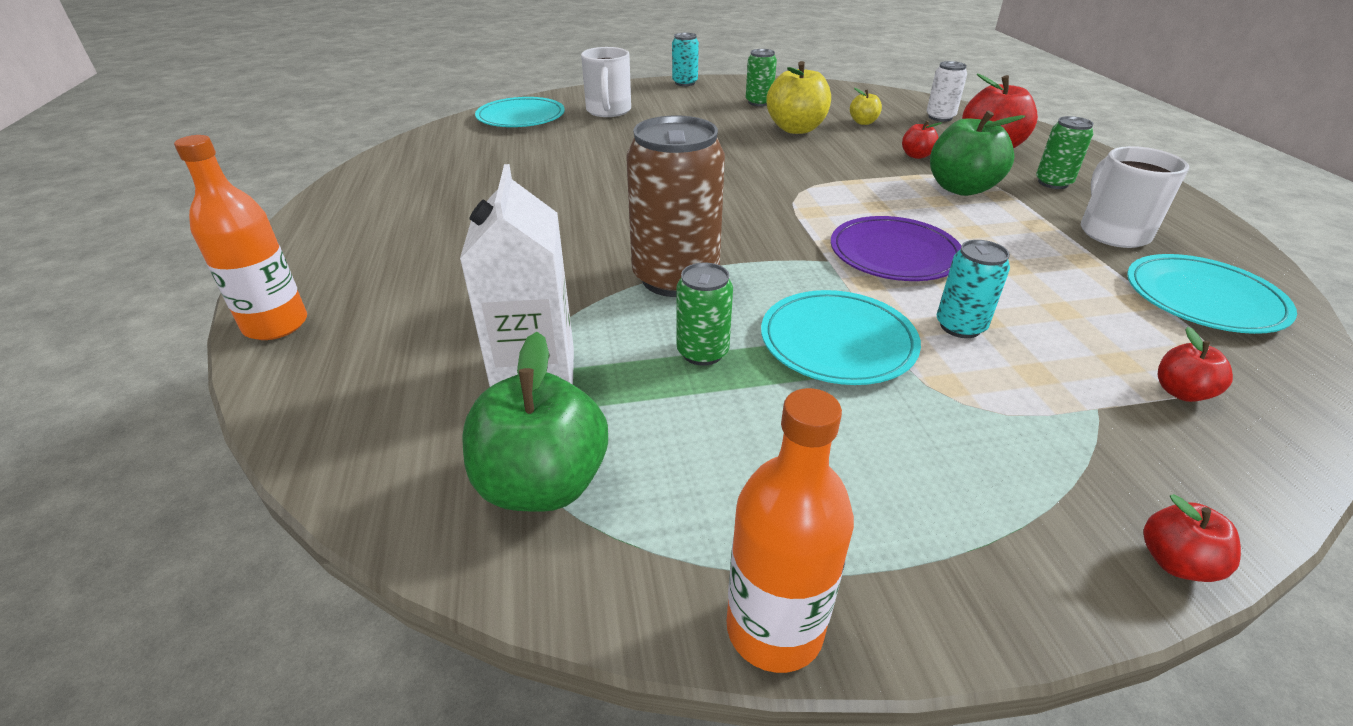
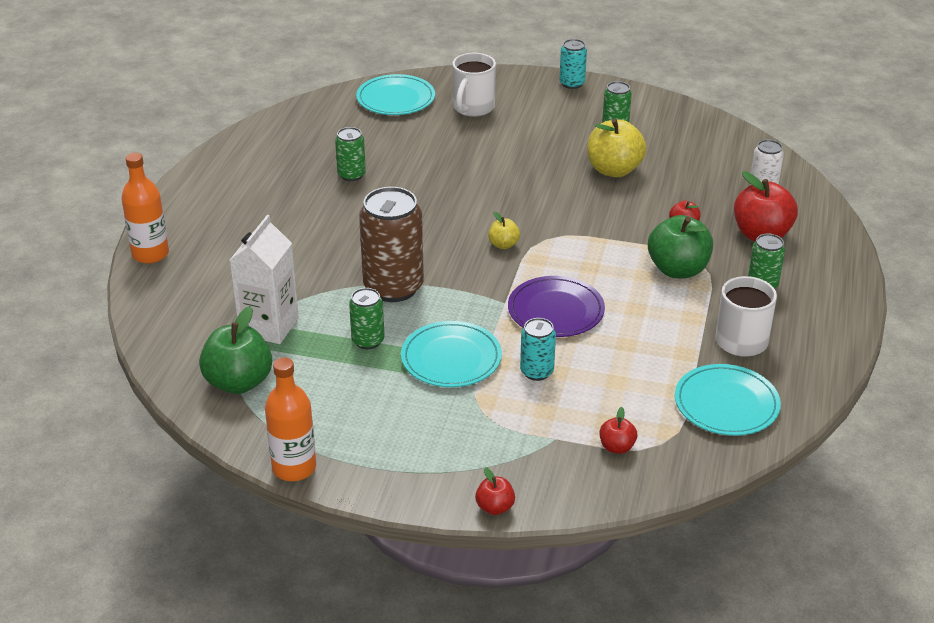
camera: 25 degrees right, 0 degrees up
yellow apple [850,88,882,125] -> yellow apple moved to [488,212,520,249]
none -> green can [335,127,366,181]

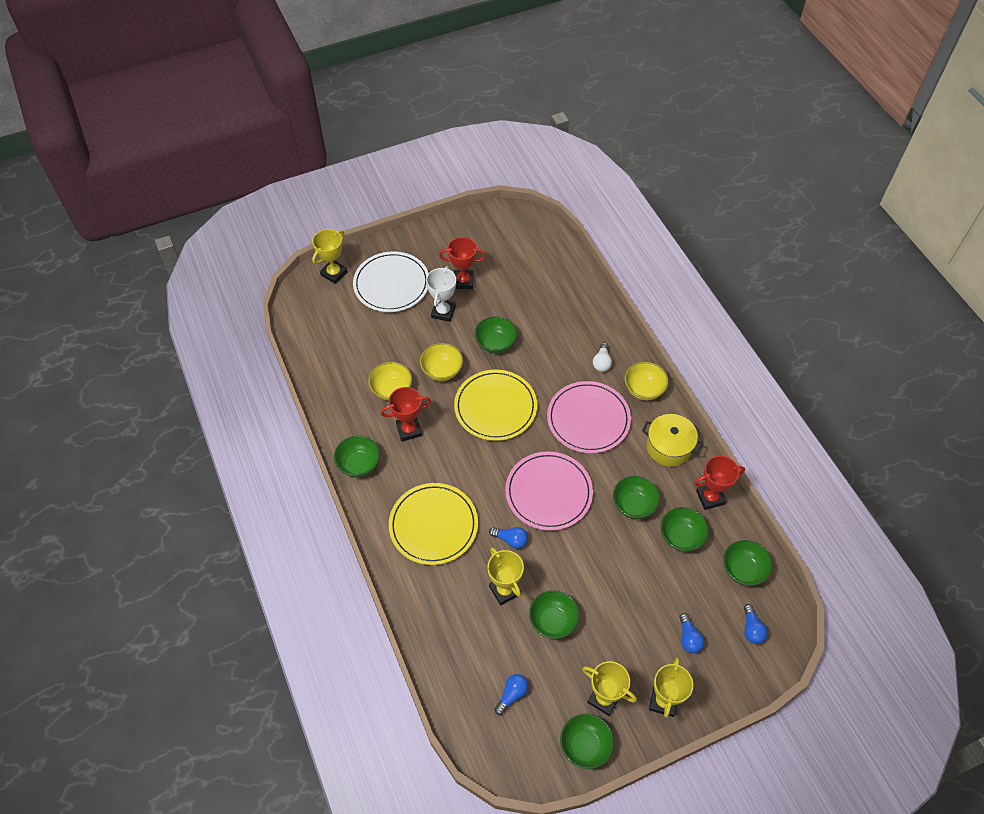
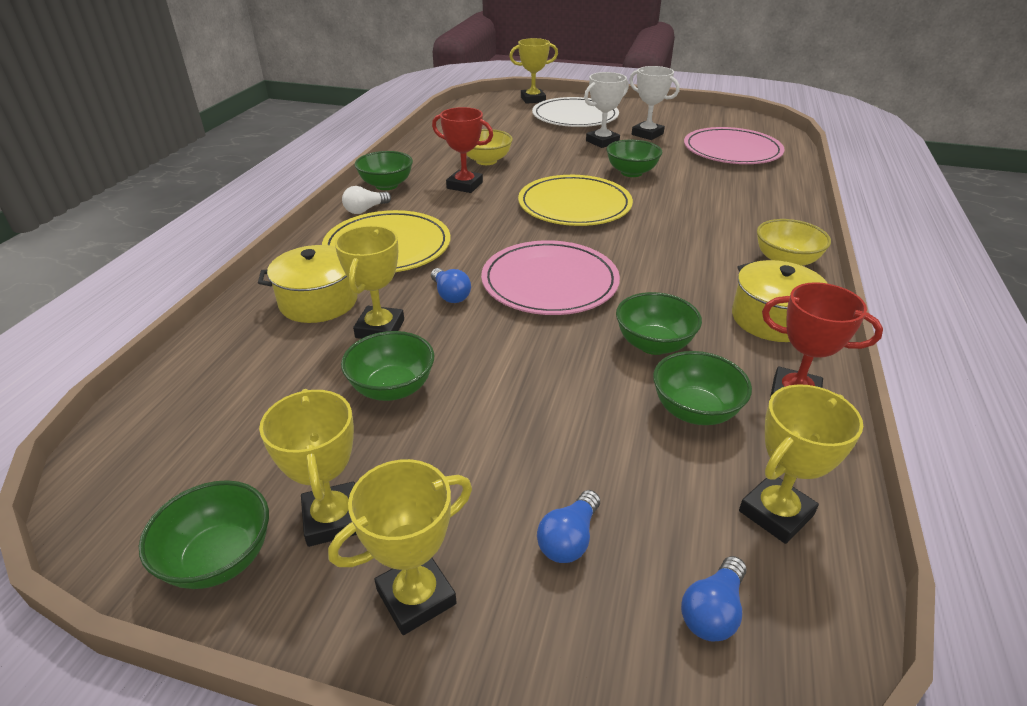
camera: 40 degrees right, 20 degrees down
yellow bowl [420,343,463,381] -> none
red trophy [439,237,486,289] -> white trophy [629,66,679,140]
blue light bulb [495,674,529,715] -> none
pink plate [547,381,631,453] -> pink plate moved to [684,127,785,164]
white light bulb [593,342,612,372] -> white light bulb moved to [342,186,391,214]
green bowl [723,540,773,586] -> yellow trophy [739,384,863,544]
none -> yellow pot [258,245,358,323]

Your goal
Each line from the one holding "white light bulb [593,342,612,372]" down to the end of the records above is to be repeated exactly; no other line belongs in the reply.

Reply
white light bulb [593,342,612,372] -> white light bulb moved to [342,186,391,214]
green bowl [723,540,773,586] -> yellow trophy [739,384,863,544]
none -> yellow pot [258,245,358,323]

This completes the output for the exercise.